Each line containing the string "grey" should be copied out of the entries.

=== LISTED RECORDS ===
▼

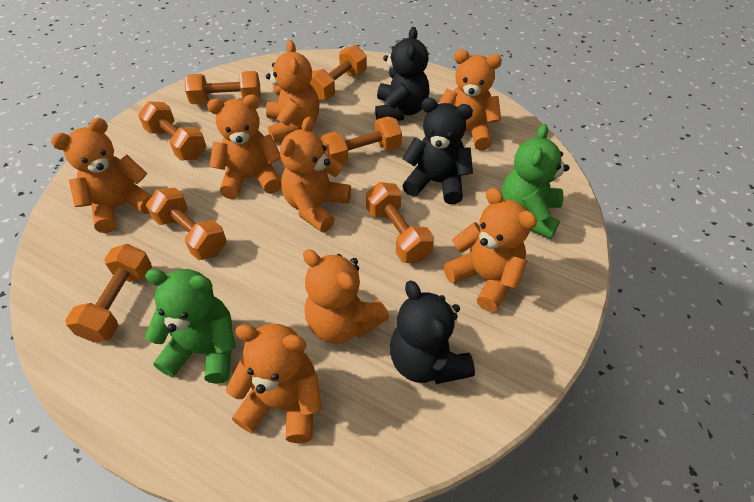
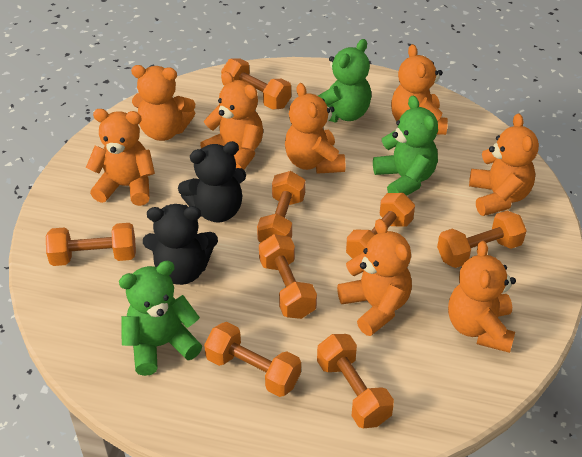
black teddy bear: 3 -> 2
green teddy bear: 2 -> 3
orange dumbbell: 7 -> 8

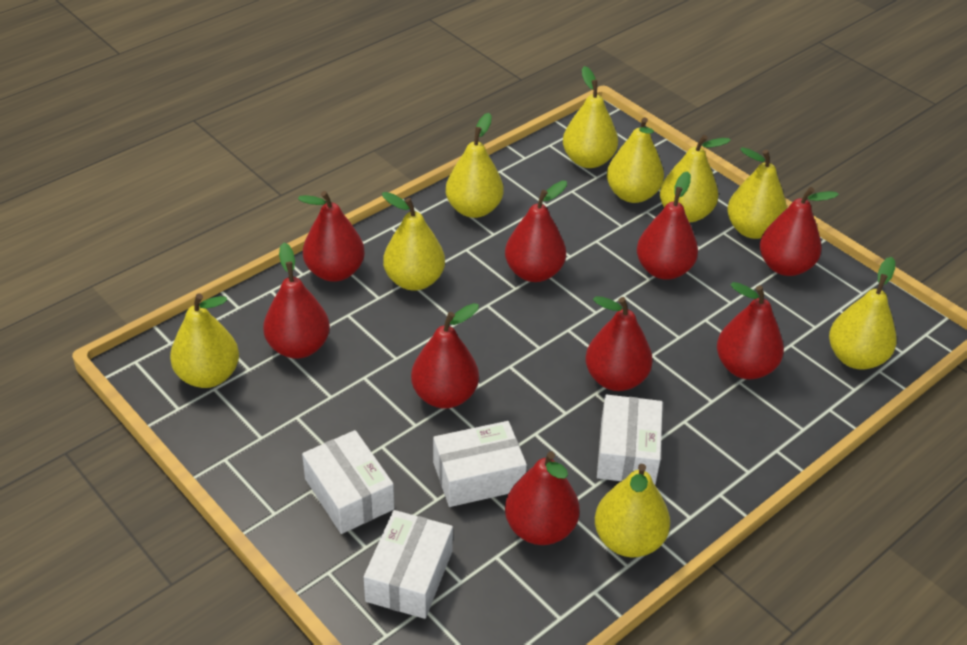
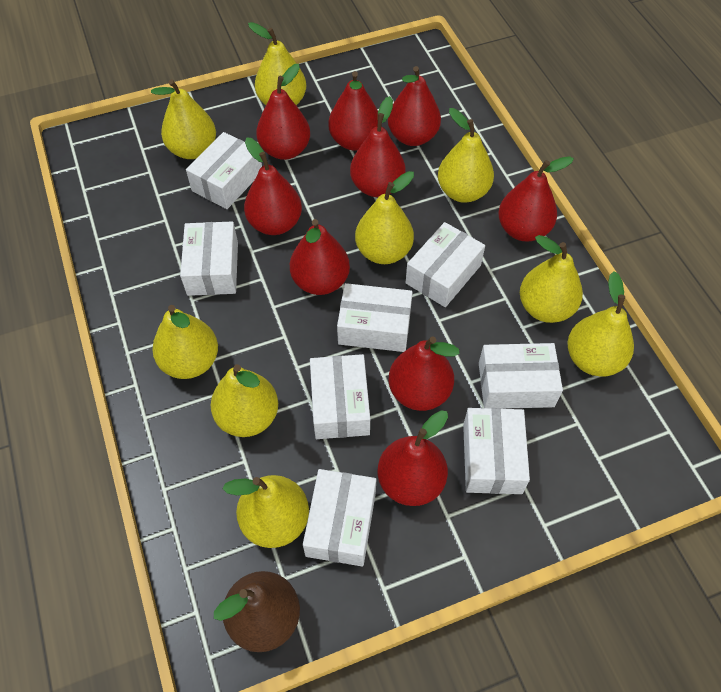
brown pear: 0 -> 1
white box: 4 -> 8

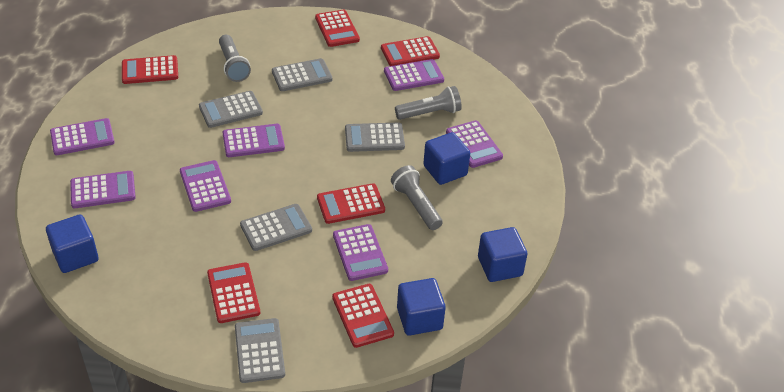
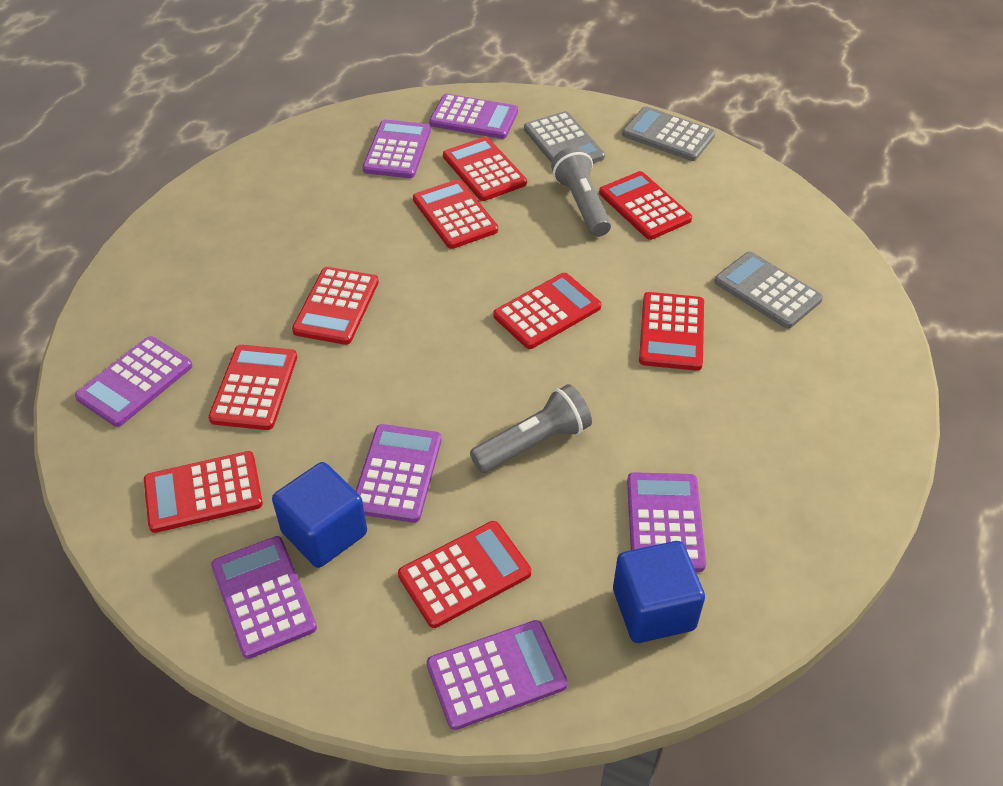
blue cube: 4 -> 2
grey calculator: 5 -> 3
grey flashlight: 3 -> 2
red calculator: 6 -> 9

▲

=== EXERCISE OUTPUT ===
grey calculator: 5 -> 3
grey flashlight: 3 -> 2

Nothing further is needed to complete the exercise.